Begin at the line below that has "R102: 10k (+5V, GND) -> 10k (GND, N_3)" and stop after the line that has "U104: TC118S -> L9110S". Please restate only those lines, word for word.

→ **Records to use**
"""
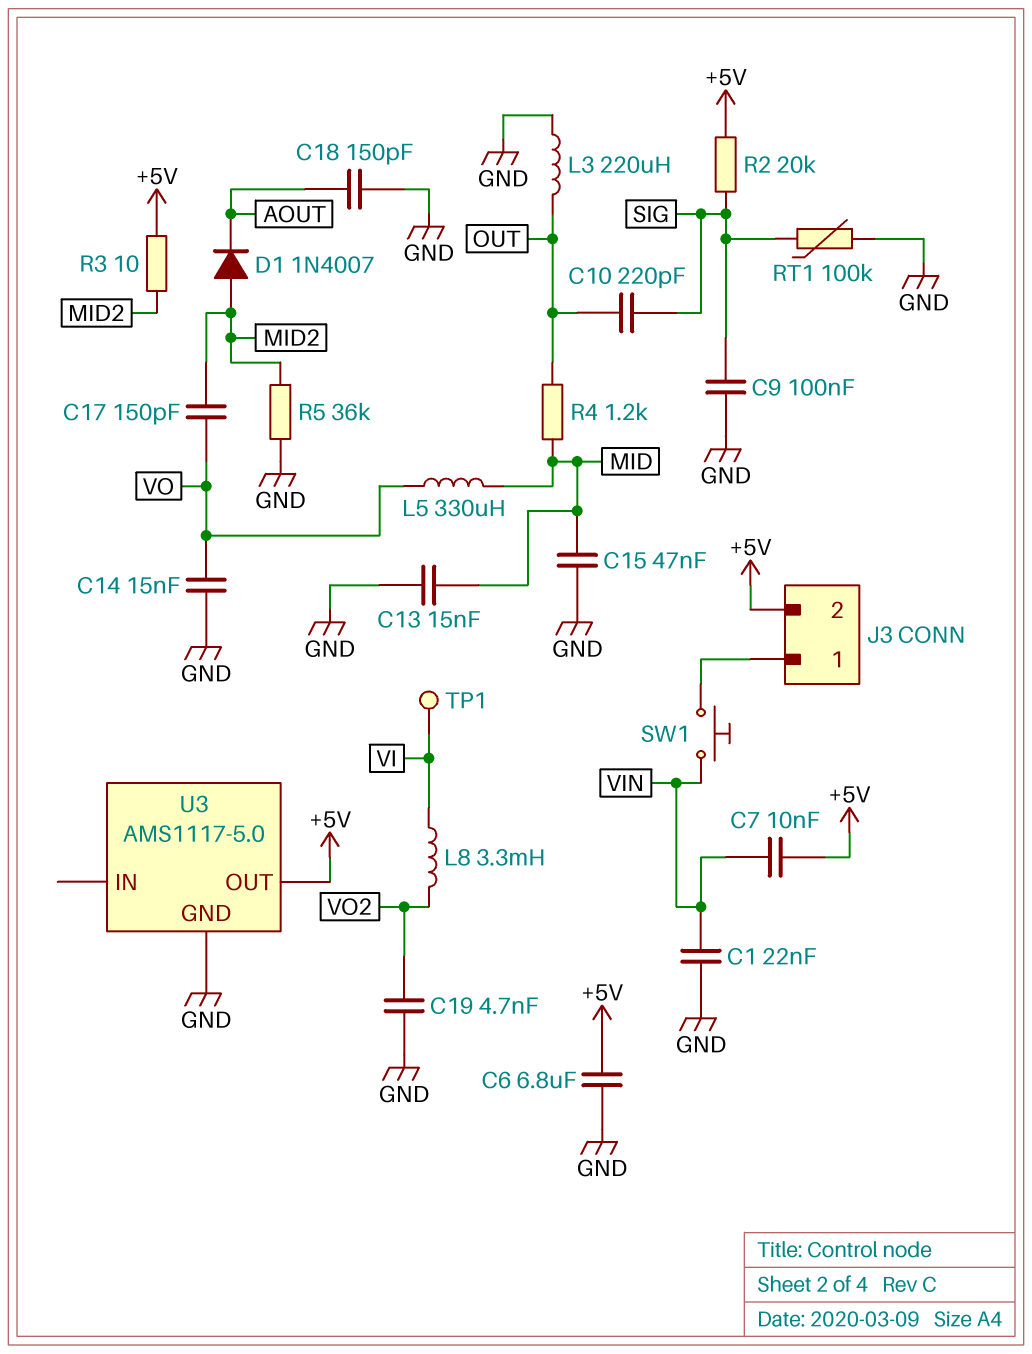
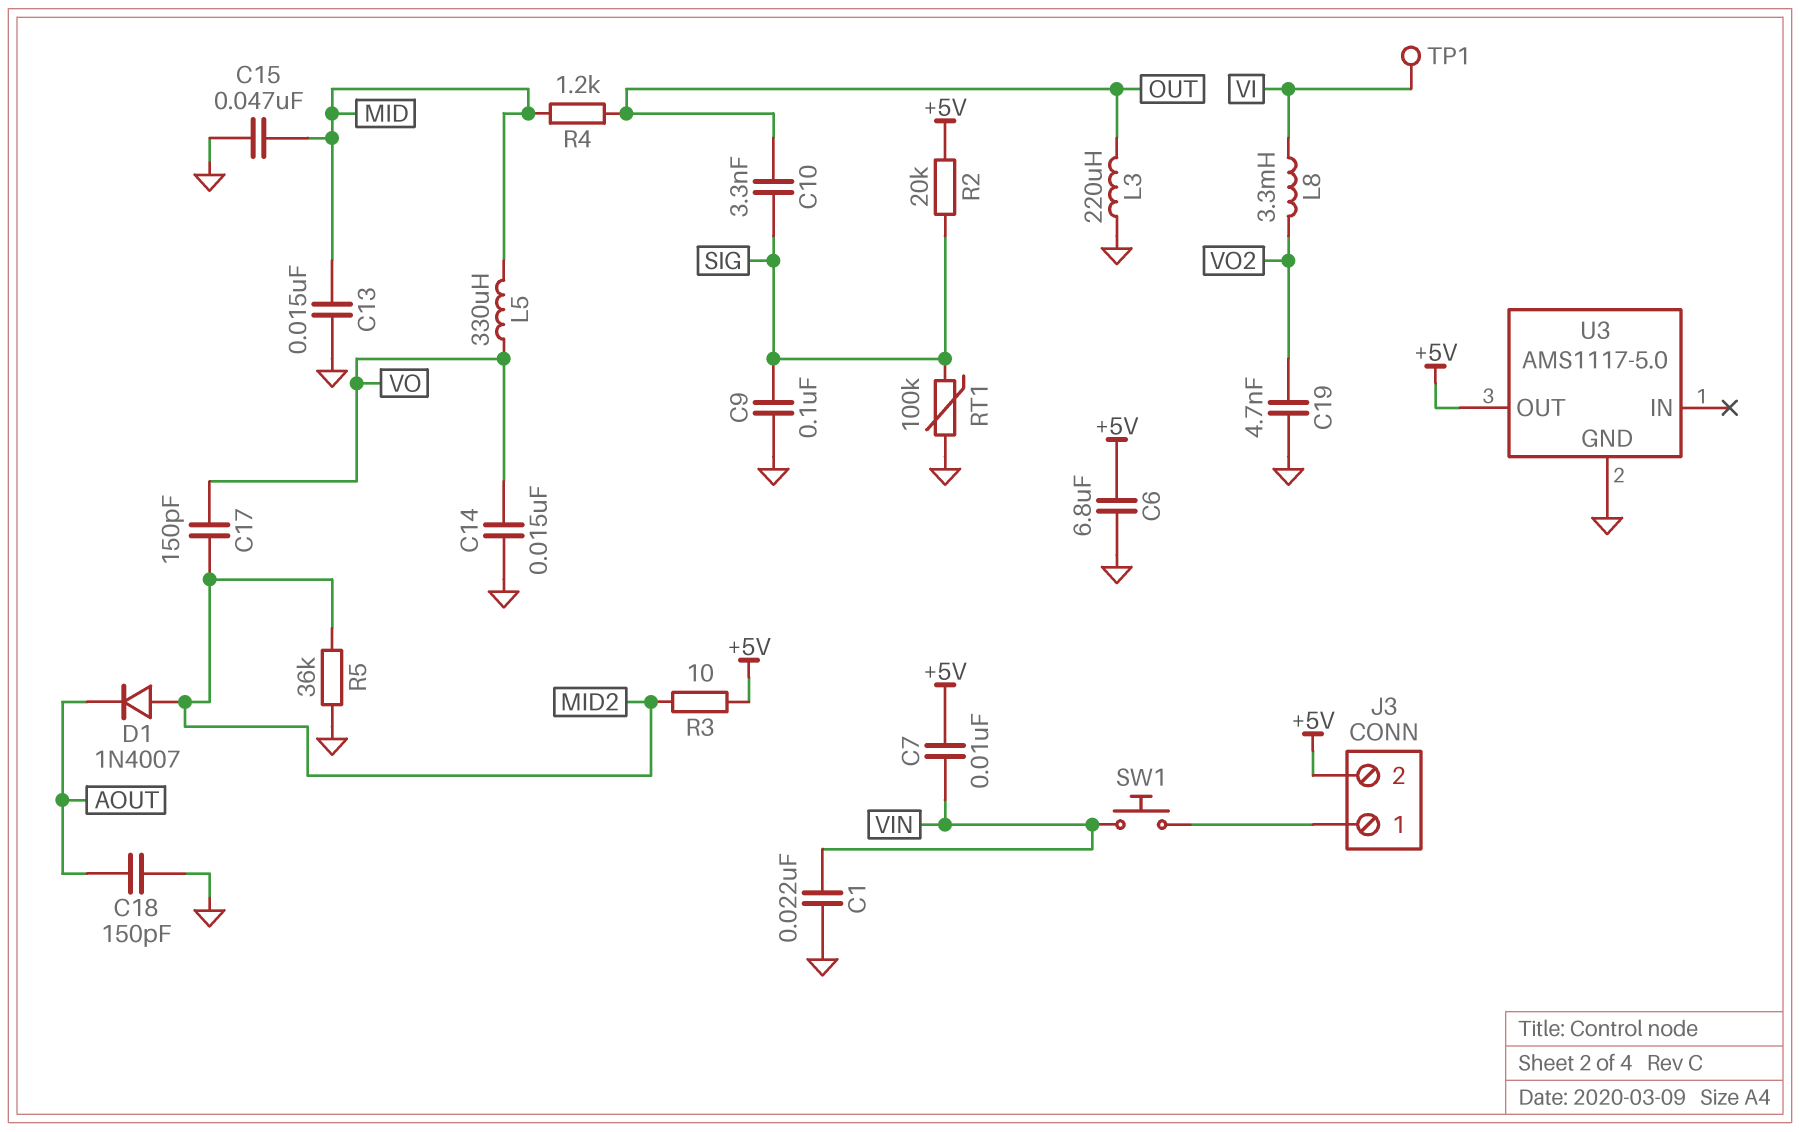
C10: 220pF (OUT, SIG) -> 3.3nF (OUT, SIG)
"""
"""
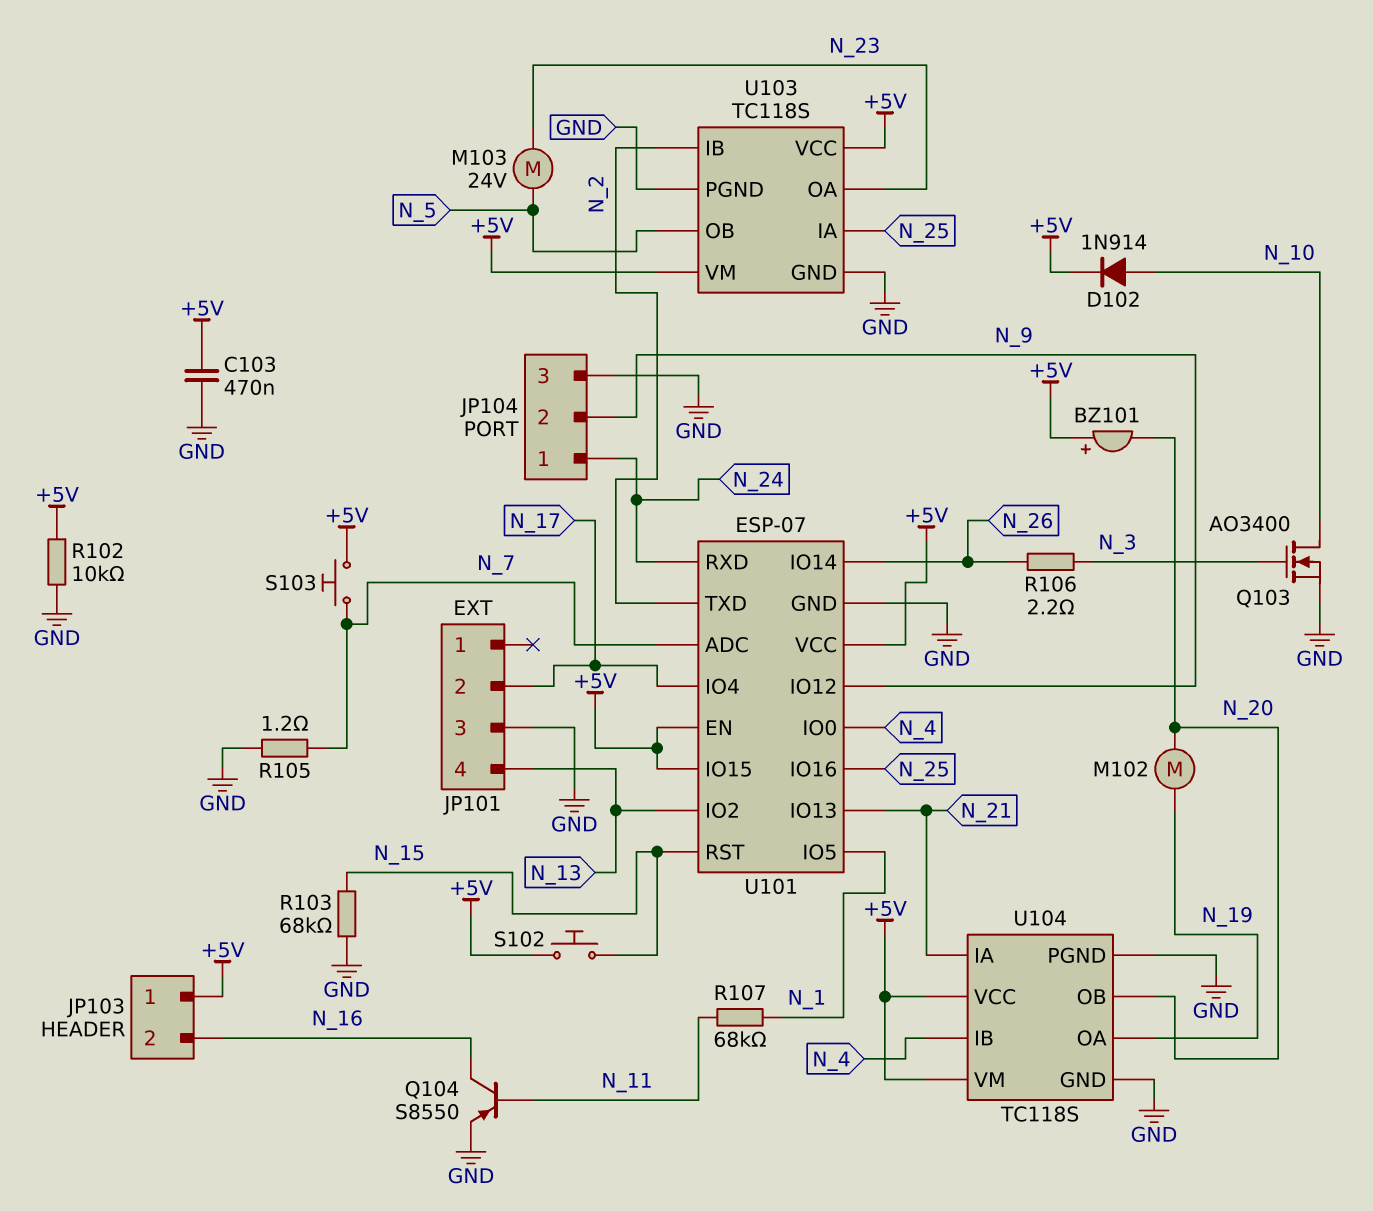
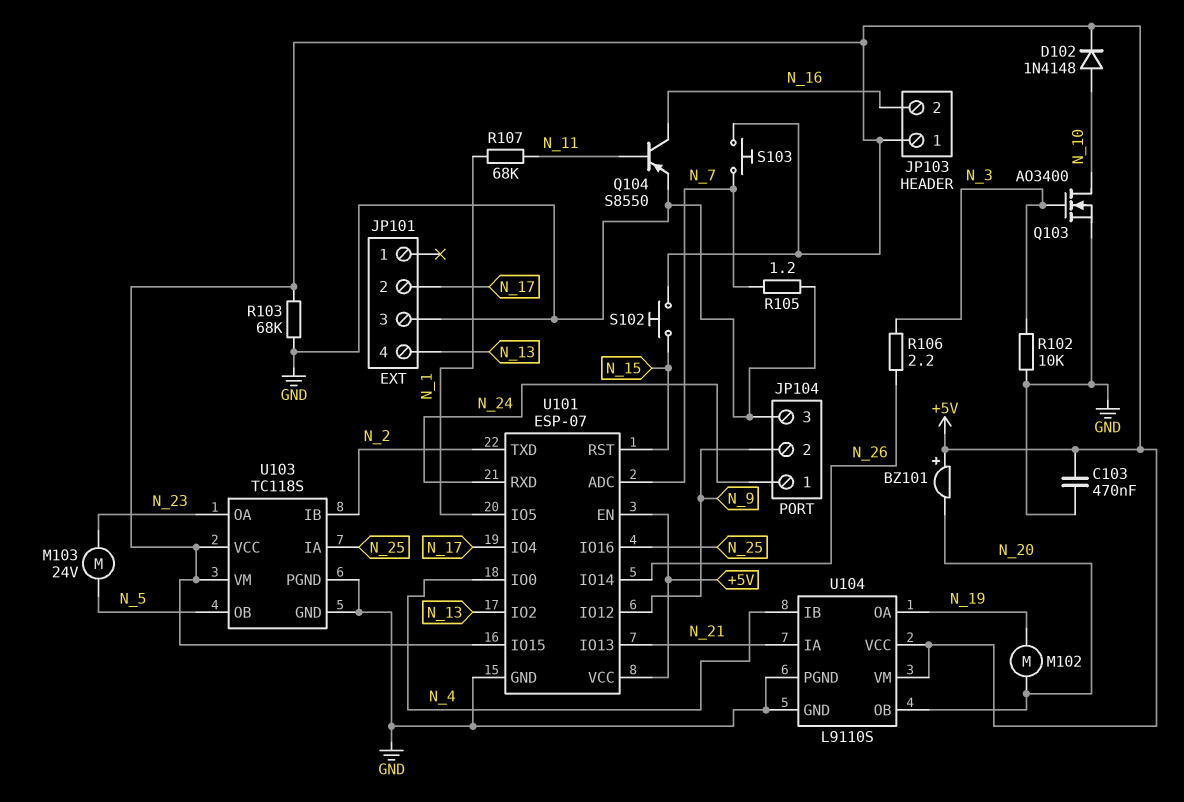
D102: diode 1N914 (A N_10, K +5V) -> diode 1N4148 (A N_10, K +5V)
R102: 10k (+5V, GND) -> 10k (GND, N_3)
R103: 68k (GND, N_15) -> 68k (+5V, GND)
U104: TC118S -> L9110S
"""
→ **Output below**
R102: 10k (+5V, GND) -> 10k (GND, N_3)
R103: 68k (GND, N_15) -> 68k (+5V, GND)
U104: TC118S -> L9110S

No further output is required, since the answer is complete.